== Records for this task ==

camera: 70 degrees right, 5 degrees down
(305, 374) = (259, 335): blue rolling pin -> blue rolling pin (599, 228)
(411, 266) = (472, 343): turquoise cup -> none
--
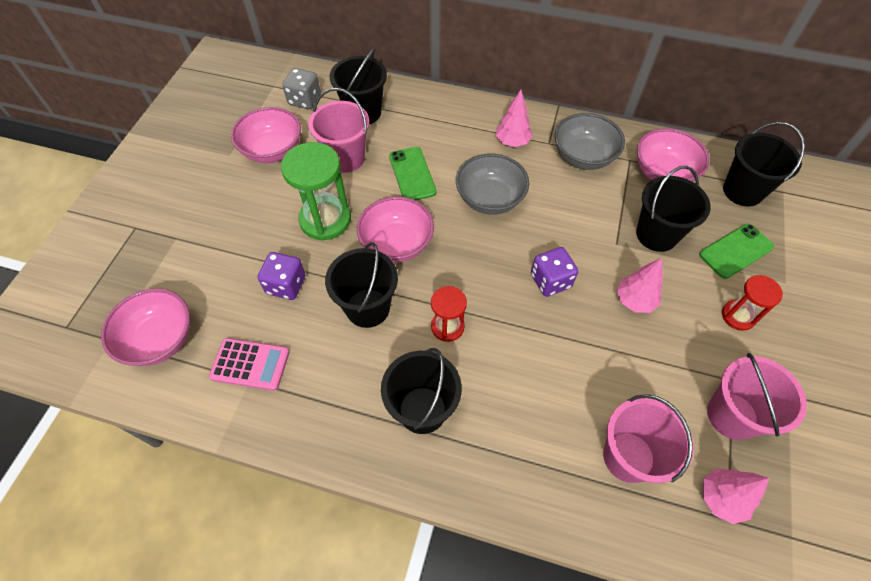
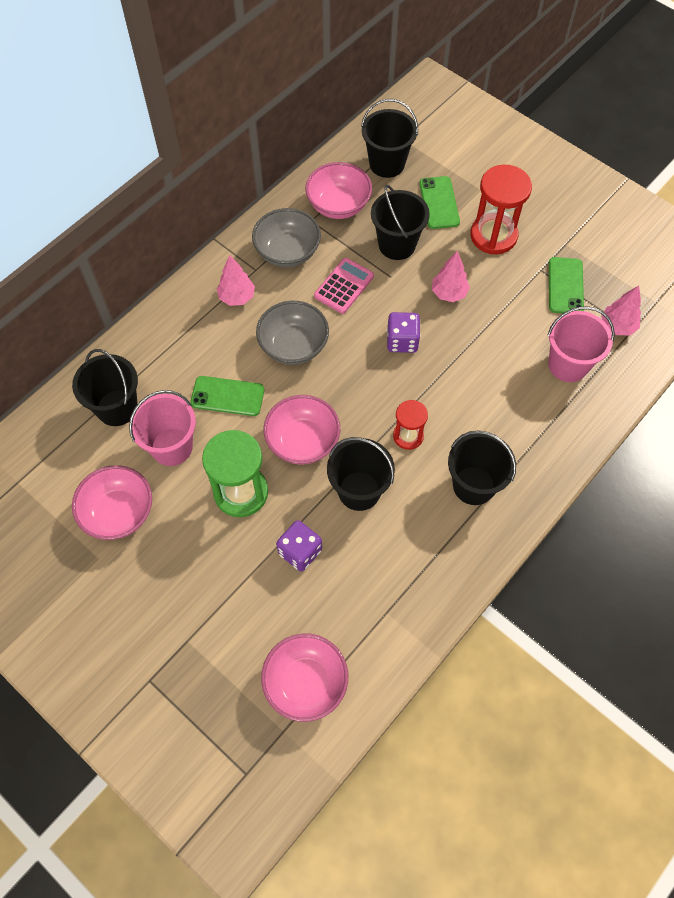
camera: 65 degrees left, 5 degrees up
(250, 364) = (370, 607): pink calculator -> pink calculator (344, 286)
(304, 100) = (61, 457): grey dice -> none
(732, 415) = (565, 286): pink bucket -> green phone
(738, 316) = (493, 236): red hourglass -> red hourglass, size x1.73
...
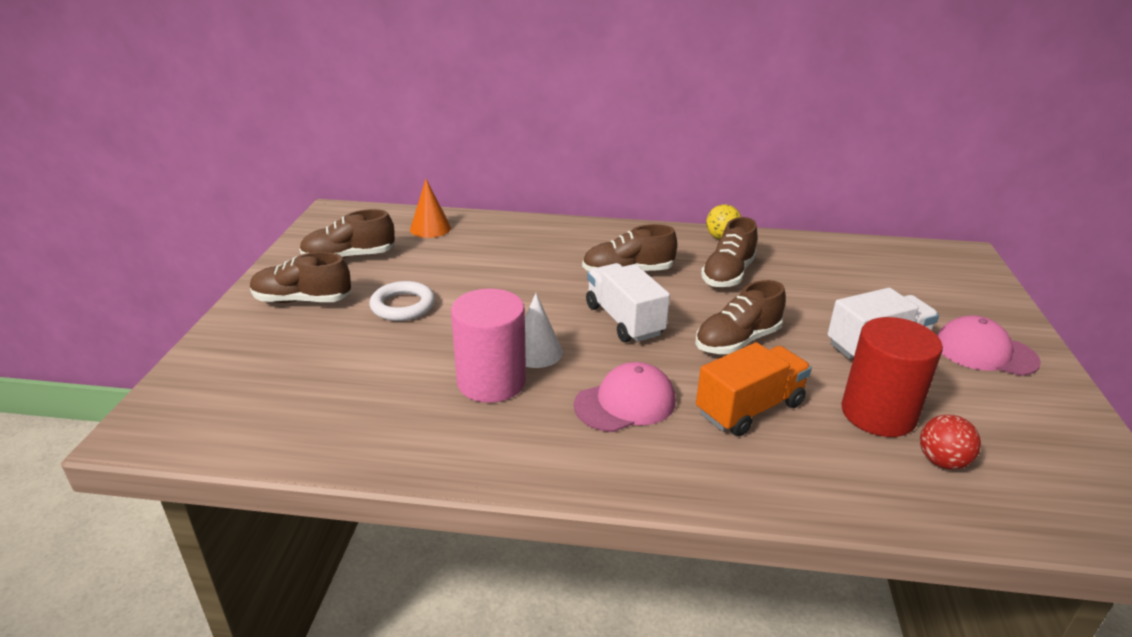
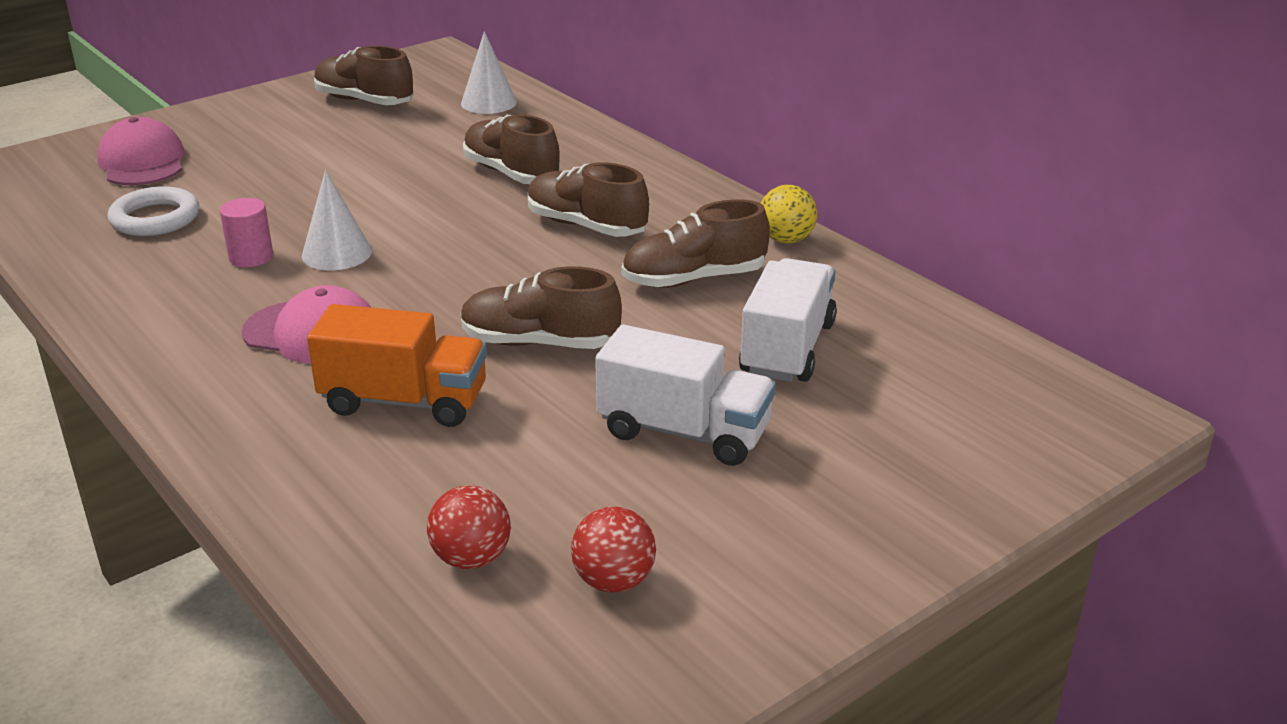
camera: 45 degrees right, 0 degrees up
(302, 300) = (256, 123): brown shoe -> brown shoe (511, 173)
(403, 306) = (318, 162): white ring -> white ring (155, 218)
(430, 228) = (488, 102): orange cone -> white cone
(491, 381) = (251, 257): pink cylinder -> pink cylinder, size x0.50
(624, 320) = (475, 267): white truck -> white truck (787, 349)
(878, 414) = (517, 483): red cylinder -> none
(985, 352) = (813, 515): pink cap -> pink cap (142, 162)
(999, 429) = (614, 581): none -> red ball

== What is being asked ==
The lines to return are those in the material above that hold "degrees".

== Task answer ==
camera: 70 degrees right, 5 degrees down
camera: 65 degrees left, 5 degrees up
camera: 45 degrees right, 0 degrees up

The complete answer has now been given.